YOUR ASSIGNMENT
Could you repeat the records below exactly, leaving out any pictures?

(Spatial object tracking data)
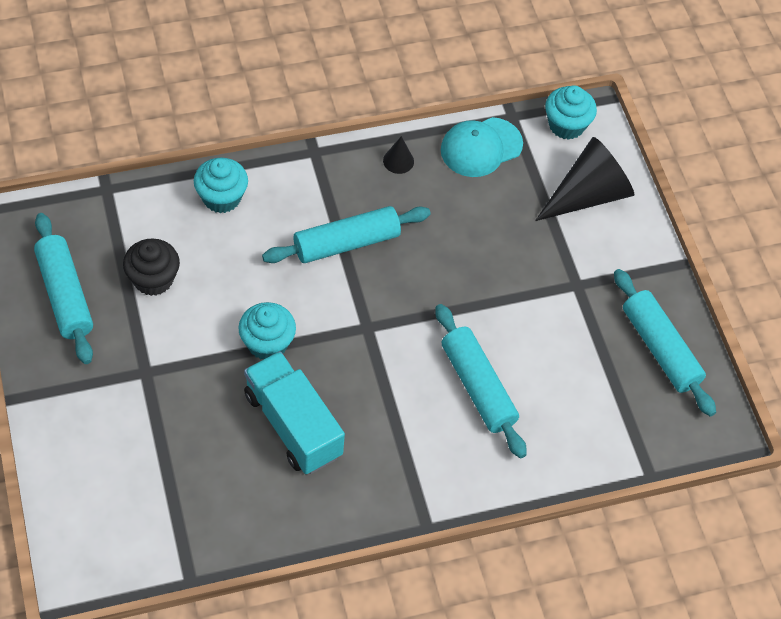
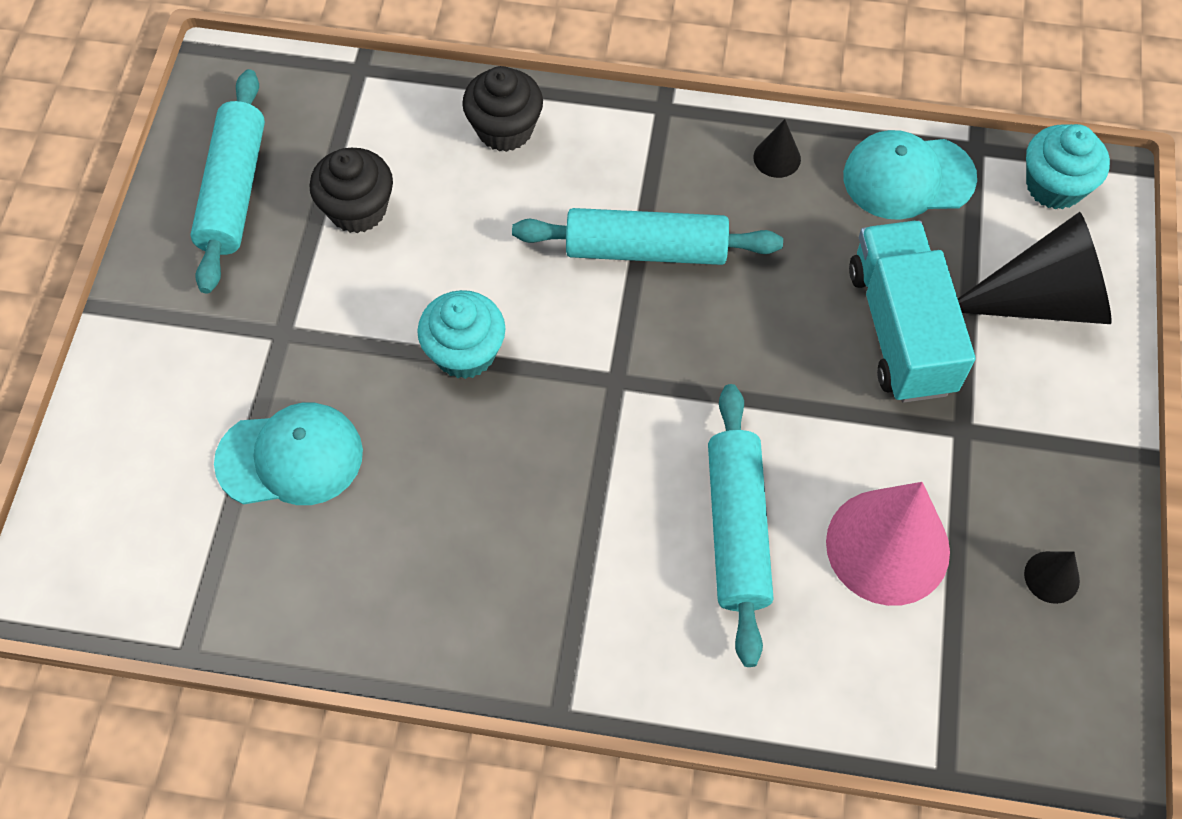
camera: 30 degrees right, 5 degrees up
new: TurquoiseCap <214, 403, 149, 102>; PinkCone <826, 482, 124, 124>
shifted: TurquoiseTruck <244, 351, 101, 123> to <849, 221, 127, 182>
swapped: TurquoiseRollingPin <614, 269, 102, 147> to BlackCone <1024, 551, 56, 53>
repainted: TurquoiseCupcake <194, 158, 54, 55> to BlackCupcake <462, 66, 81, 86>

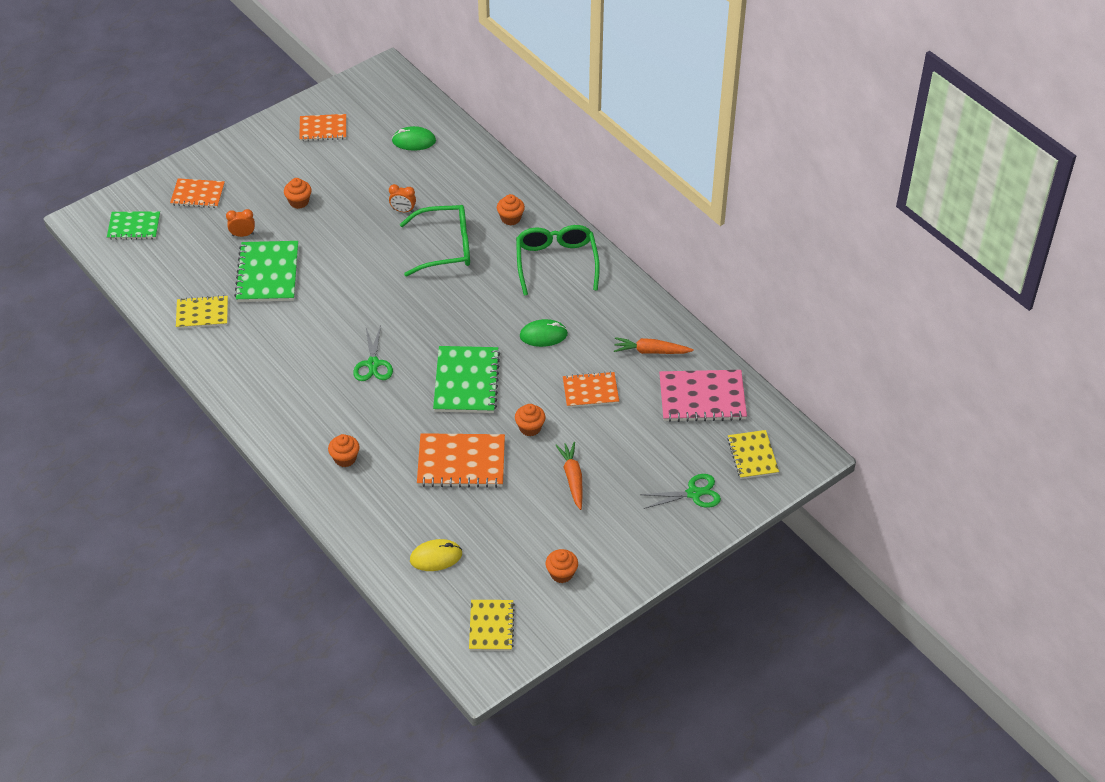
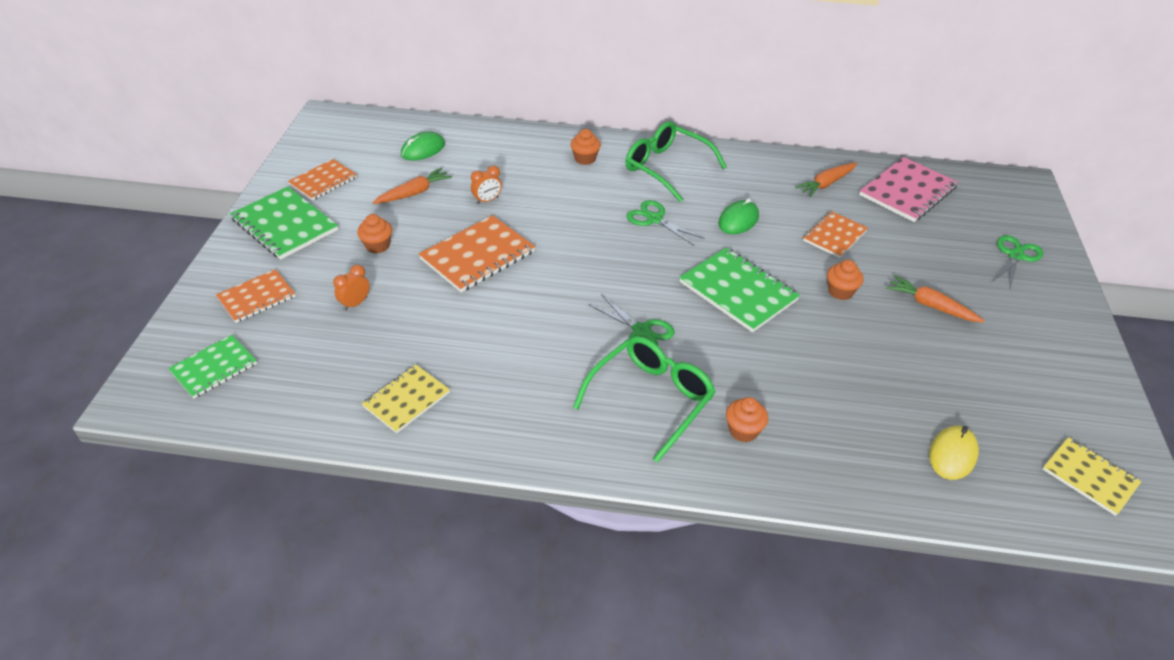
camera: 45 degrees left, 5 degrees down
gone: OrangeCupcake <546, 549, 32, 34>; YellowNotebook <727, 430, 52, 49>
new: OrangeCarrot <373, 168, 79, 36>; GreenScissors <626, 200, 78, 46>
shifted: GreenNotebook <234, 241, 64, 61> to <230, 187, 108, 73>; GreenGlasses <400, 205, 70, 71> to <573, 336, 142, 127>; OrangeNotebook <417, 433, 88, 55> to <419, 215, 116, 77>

WRITTEN ANSWER
camera: 30 degrees right, 5 degrees up
new: TurquoiseCap <214, 403, 149, 102>; PinkCone <826, 482, 124, 124>
shifted: TurquoiseTruck <244, 351, 101, 123> to <849, 221, 127, 182>
swapped: TurquoiseRollingPin <614, 269, 102, 147> to BlackCone <1024, 551, 56, 53>
repainted: TurquoiseCupcake <194, 158, 54, 55> to BlackCupcake <462, 66, 81, 86>

camera: 45 degrees left, 5 degrees down
gone: OrangeCupcake <546, 549, 32, 34>; YellowNotebook <727, 430, 52, 49>
new: OrangeCarrot <373, 168, 79, 36>; GreenScissors <626, 200, 78, 46>
shifted: GreenNotebook <234, 241, 64, 61> to <230, 187, 108, 73>; GreenGlasses <400, 205, 70, 71> to <573, 336, 142, 127>; OrangeNotebook <417, 433, 88, 55> to <419, 215, 116, 77>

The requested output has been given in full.